## [THE PROBLEM]
Return the records below from the line containing "blue arrow: (64, 82) -> (53, 97), moved" onward, exactly, through and including the last line.

START DATA FOR THE TASK

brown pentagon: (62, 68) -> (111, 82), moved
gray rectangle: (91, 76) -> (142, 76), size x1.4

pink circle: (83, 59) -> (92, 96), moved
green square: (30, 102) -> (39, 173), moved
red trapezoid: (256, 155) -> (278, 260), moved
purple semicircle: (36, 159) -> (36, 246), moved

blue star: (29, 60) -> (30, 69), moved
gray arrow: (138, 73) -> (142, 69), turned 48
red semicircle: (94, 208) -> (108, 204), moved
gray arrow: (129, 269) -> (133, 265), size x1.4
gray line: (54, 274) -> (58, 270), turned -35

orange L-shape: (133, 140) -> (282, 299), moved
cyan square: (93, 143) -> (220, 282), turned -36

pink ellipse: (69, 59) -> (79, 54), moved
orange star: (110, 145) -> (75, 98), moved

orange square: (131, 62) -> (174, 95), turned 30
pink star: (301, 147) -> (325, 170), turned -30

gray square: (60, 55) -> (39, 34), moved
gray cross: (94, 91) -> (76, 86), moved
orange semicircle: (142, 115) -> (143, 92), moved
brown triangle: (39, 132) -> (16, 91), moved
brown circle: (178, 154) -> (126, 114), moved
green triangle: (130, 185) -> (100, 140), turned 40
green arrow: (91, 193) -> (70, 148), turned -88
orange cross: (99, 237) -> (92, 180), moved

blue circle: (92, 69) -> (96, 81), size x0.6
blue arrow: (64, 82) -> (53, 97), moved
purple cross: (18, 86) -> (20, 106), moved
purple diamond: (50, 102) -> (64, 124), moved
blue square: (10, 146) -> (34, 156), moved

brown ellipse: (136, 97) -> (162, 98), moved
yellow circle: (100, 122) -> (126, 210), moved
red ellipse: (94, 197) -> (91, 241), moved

END DATA FOR THE TASK

## [ANSWER FOR THIS EXERCISE]
blue arrow: (64, 82) -> (53, 97), moved
purple cross: (18, 86) -> (20, 106), moved
purple diamond: (50, 102) -> (64, 124), moved
blue square: (10, 146) -> (34, 156), moved

brown ellipse: (136, 97) -> (162, 98), moved
yellow circle: (100, 122) -> (126, 210), moved
red ellipse: (94, 197) -> (91, 241), moved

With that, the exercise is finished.